AIM OF THE TASK: Return only the final portion of the entries: the line with "S106: button (3V3, COM) -> button (COM, INT2)" and every line after it, each one exact.

SOURCE DATA:
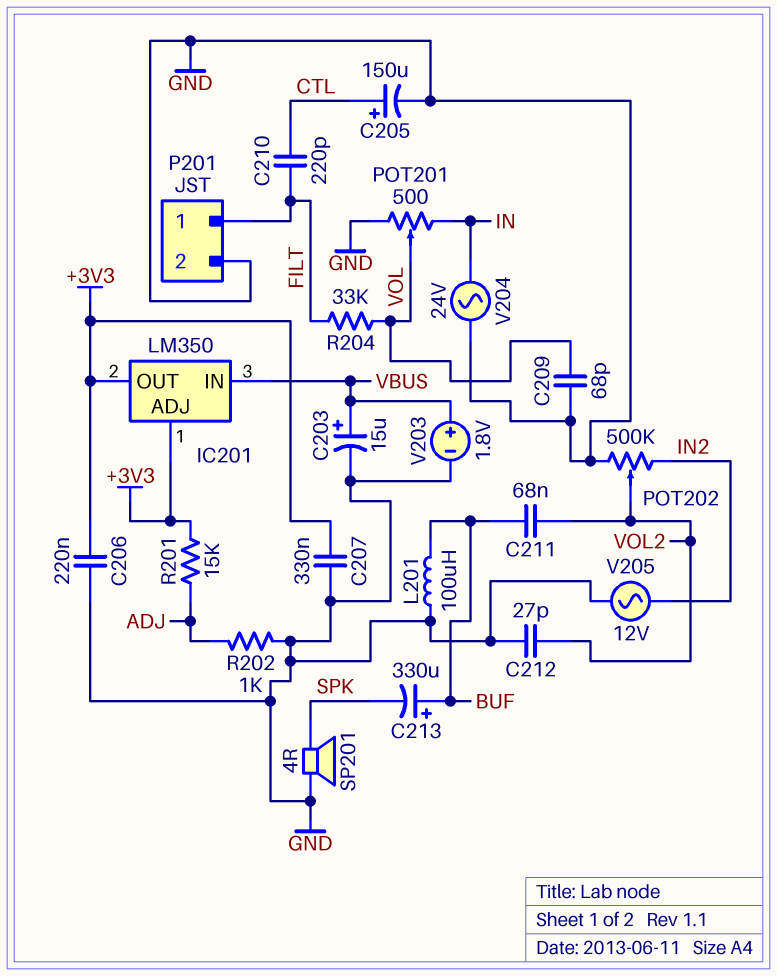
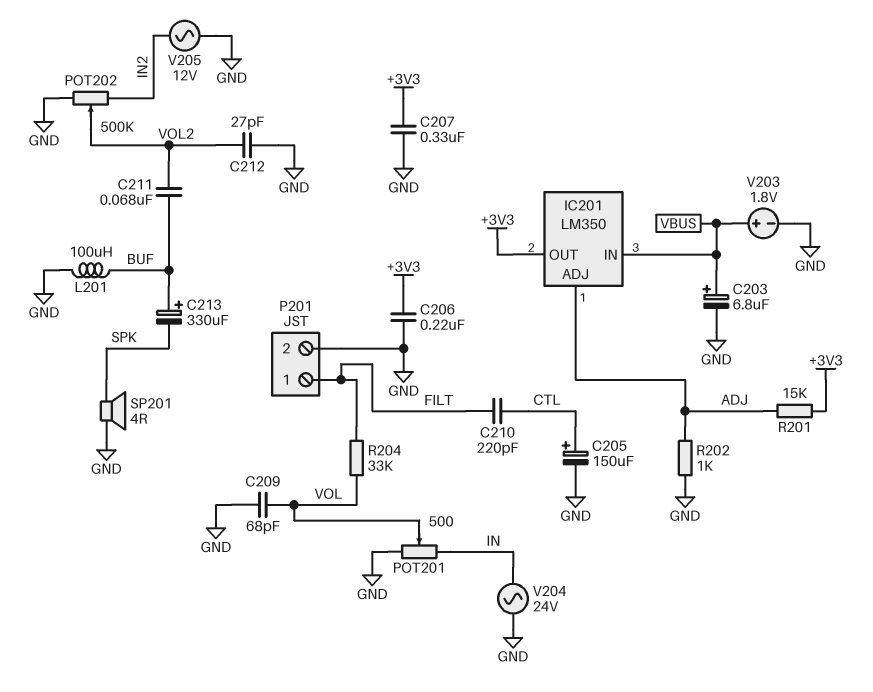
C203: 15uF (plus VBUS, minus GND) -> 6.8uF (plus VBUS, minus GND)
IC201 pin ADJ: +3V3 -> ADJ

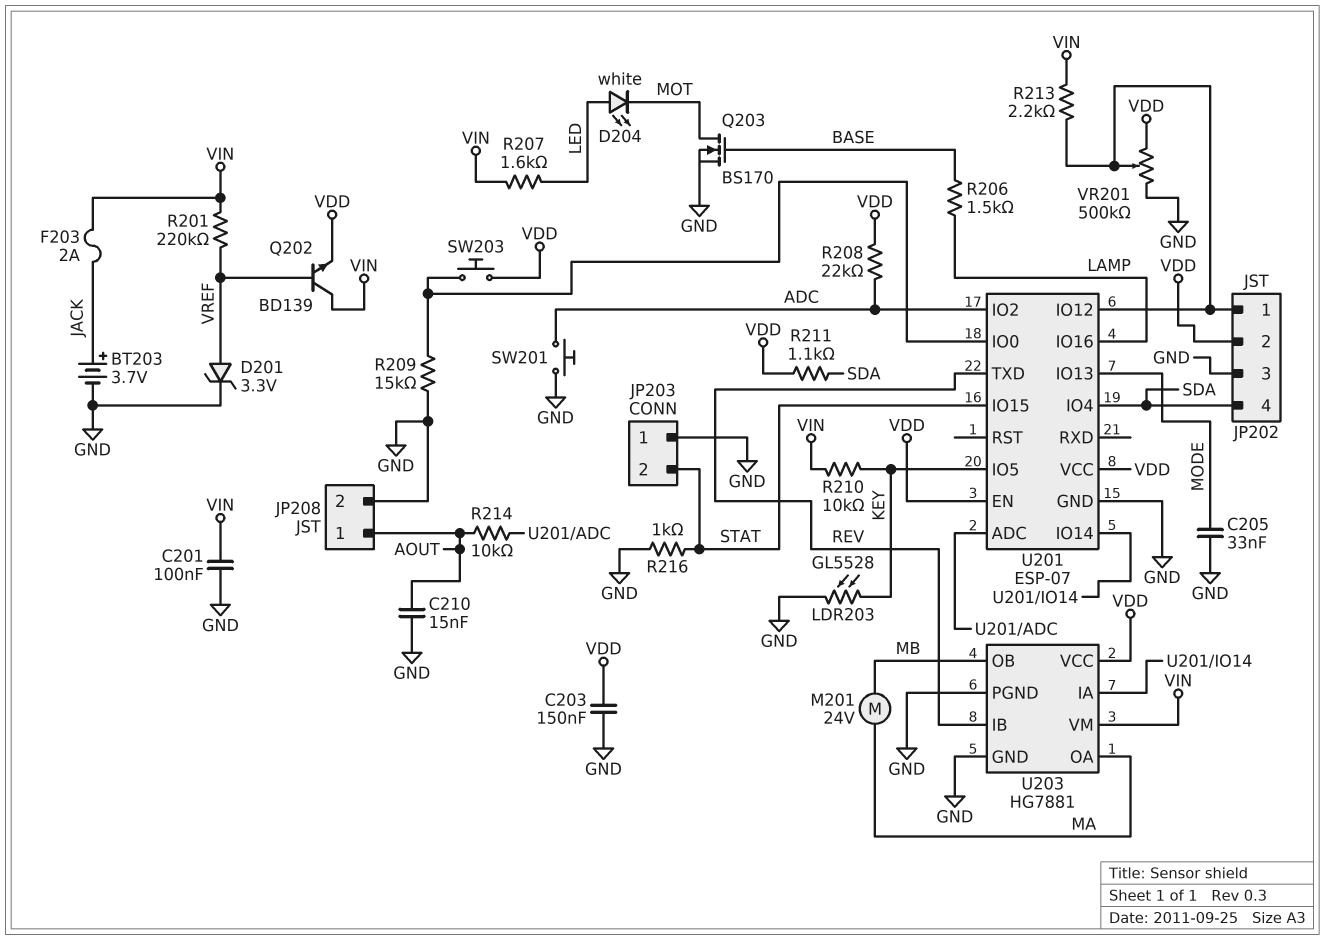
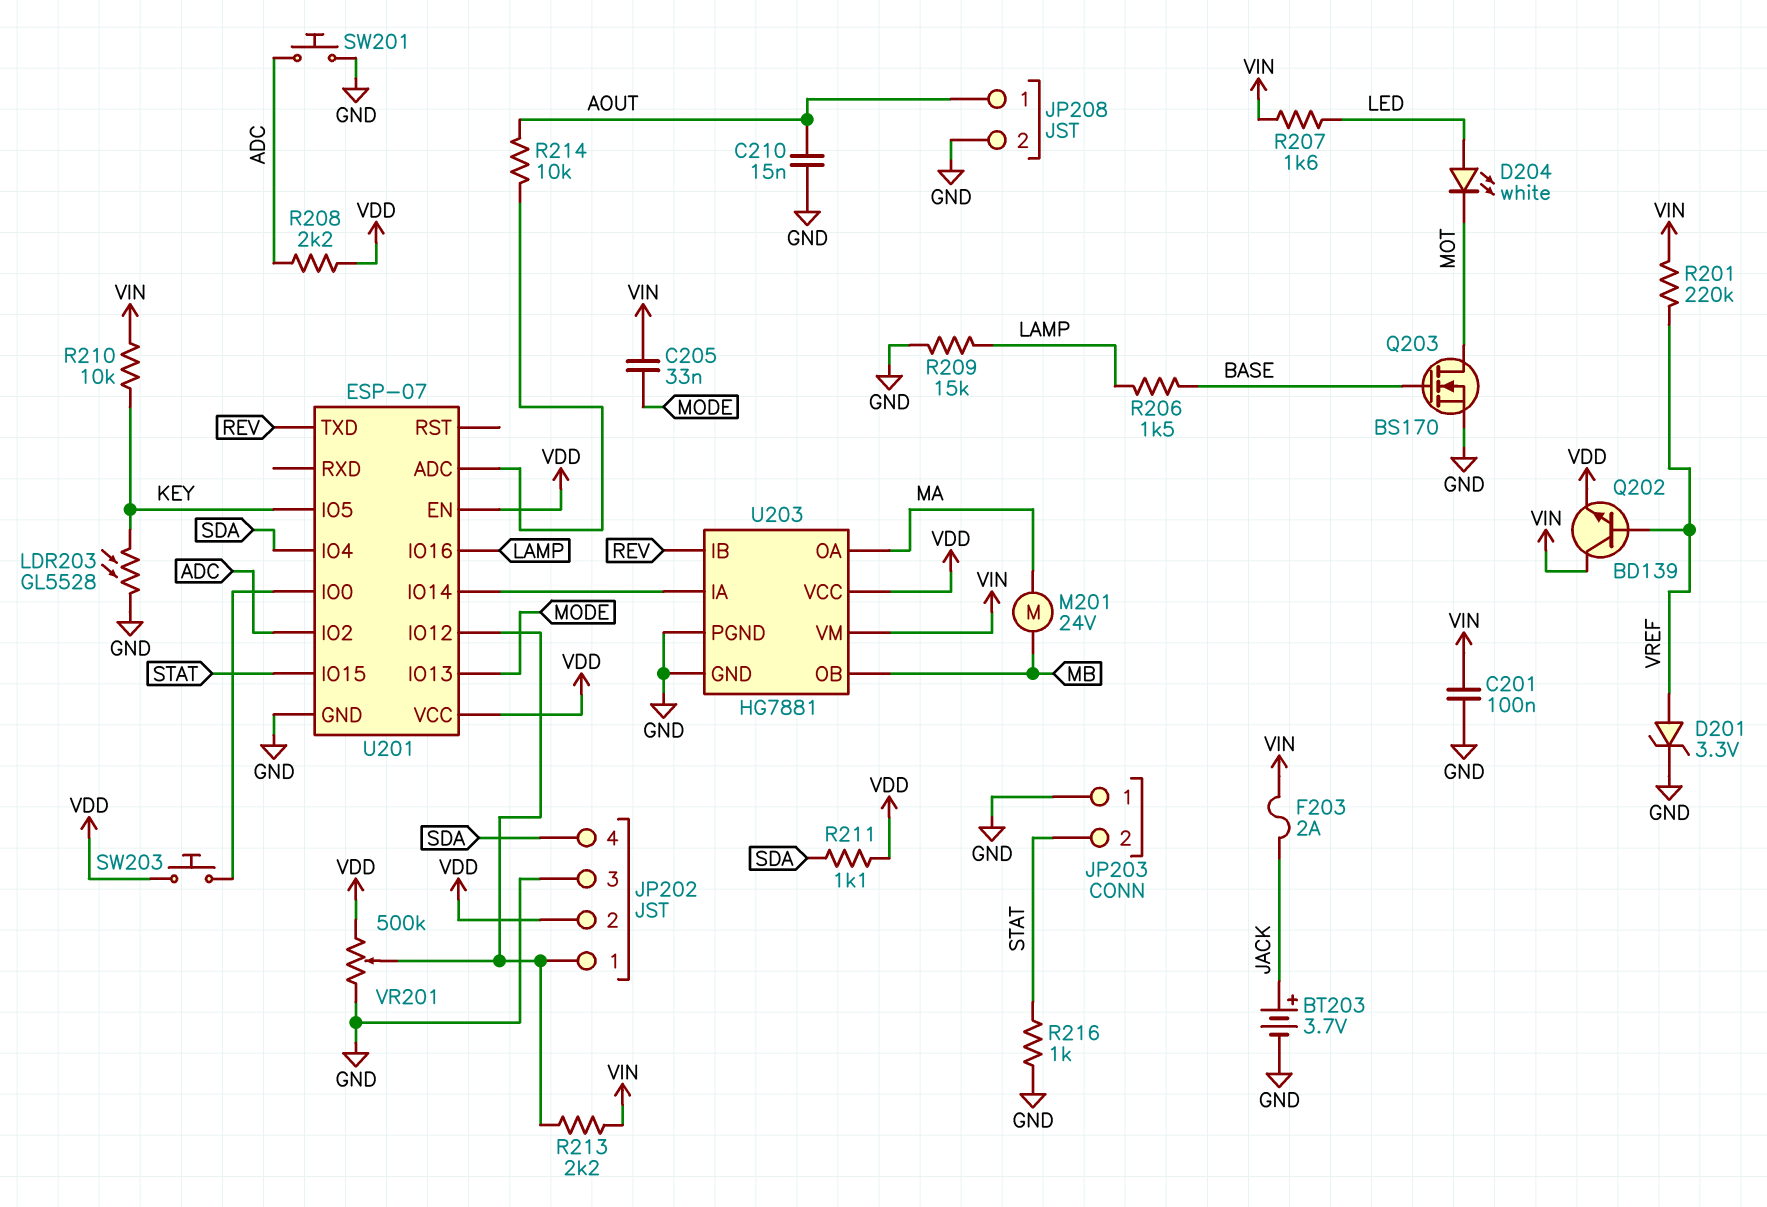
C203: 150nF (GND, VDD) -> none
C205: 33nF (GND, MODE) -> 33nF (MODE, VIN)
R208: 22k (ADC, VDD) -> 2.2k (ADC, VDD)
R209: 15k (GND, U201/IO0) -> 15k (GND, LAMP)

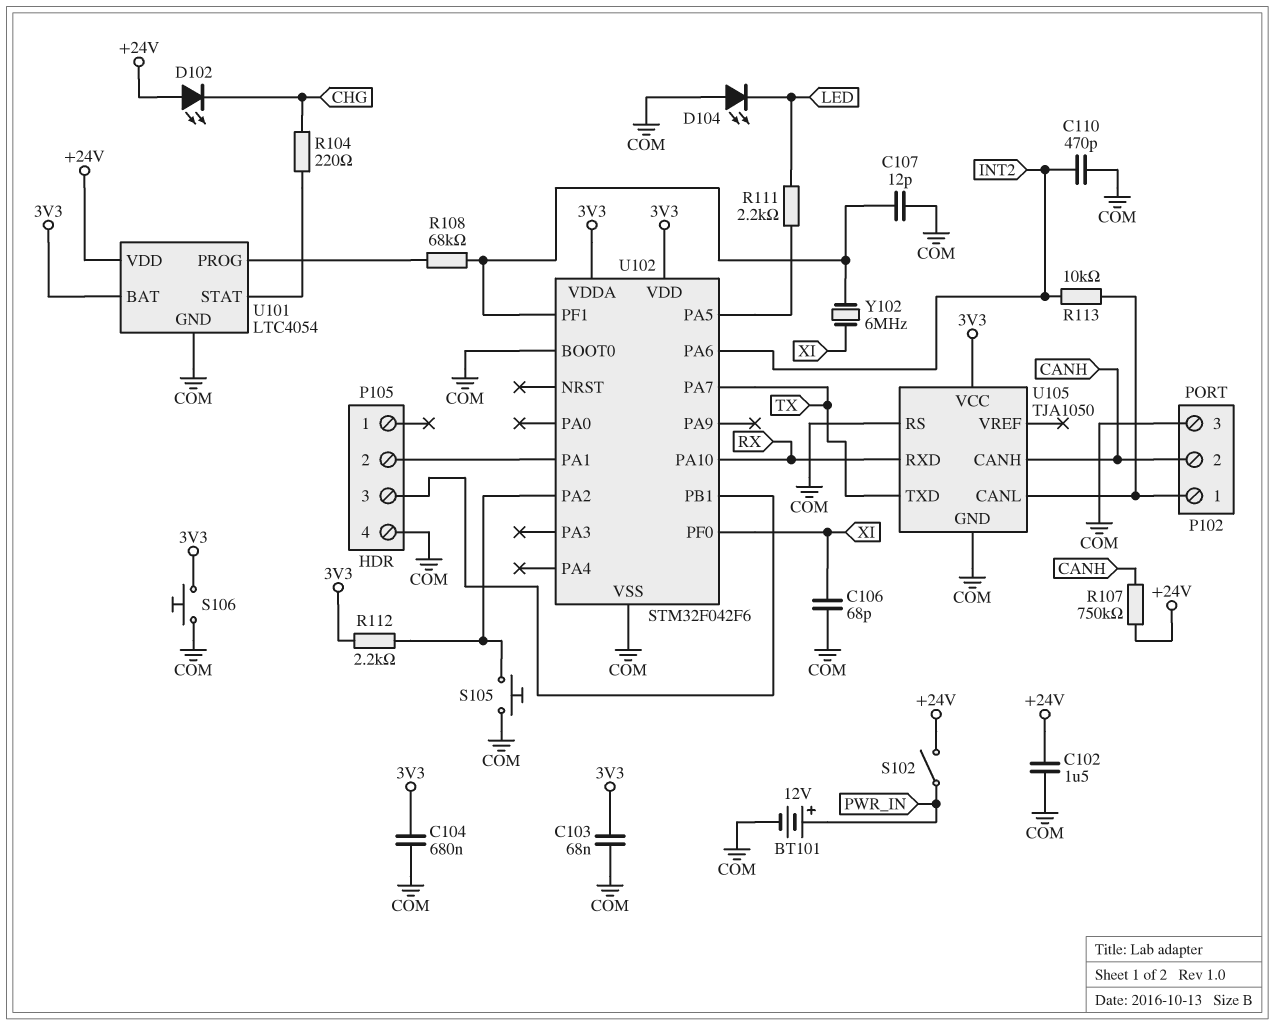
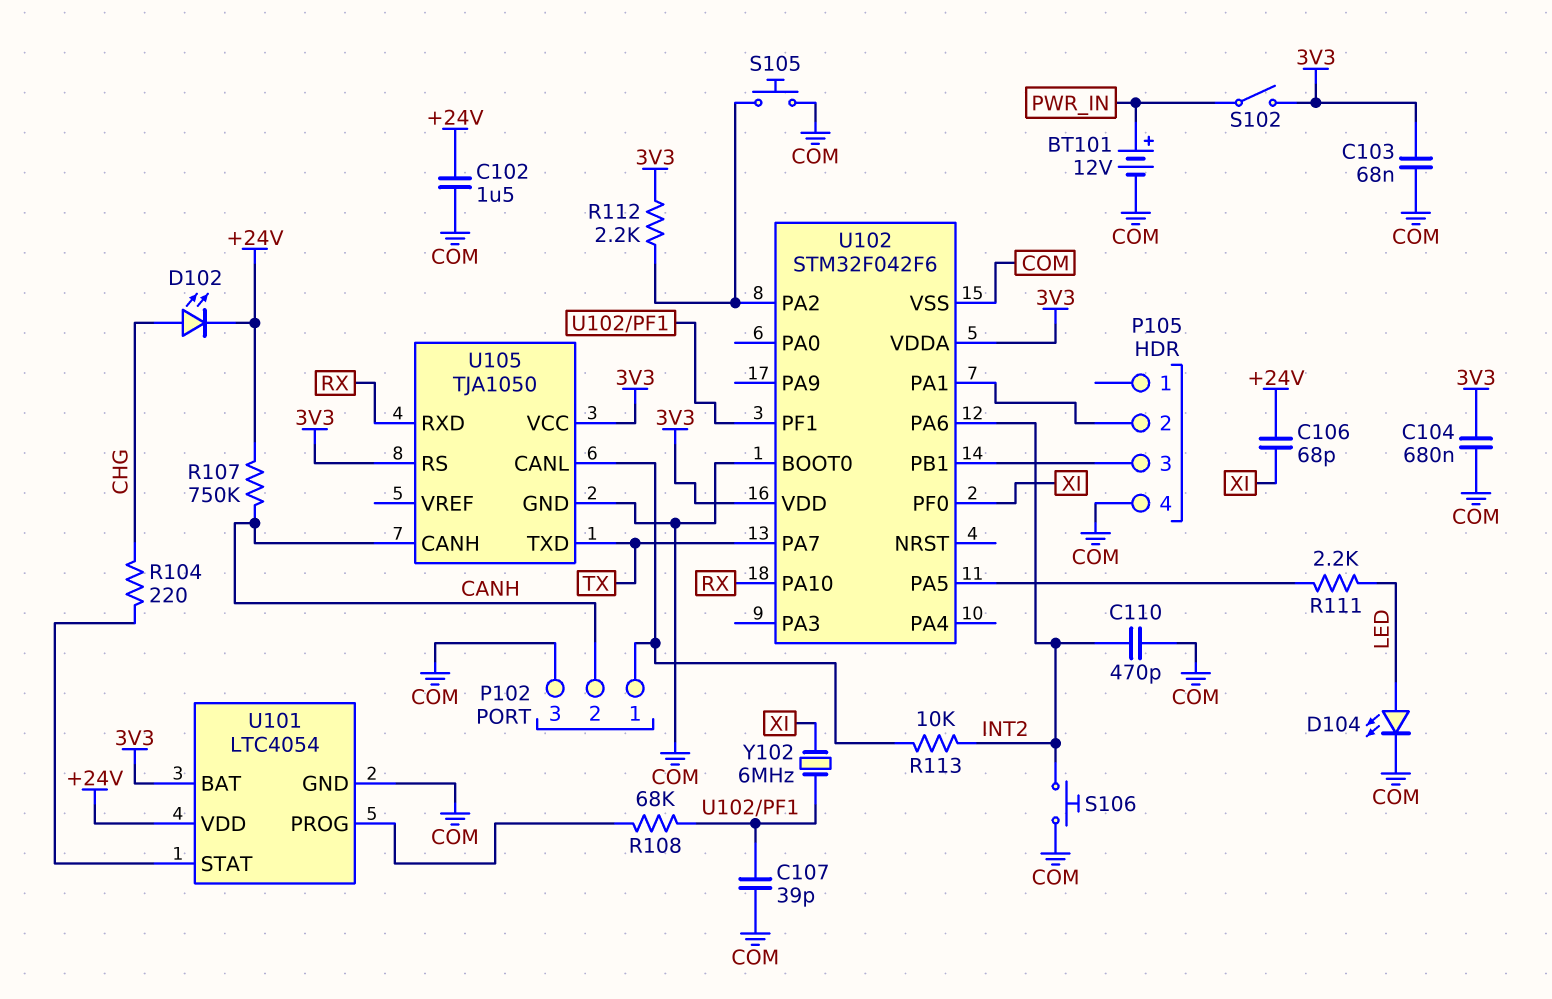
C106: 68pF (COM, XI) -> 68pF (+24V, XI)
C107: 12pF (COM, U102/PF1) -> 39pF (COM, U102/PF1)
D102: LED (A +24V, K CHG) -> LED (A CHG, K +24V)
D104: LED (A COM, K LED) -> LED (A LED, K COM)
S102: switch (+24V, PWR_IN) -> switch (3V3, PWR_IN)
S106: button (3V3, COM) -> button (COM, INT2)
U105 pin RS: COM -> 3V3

COMPLETED EXERCISE:
S106: button (3V3, COM) -> button (COM, INT2)
U105 pin RS: COM -> 3V3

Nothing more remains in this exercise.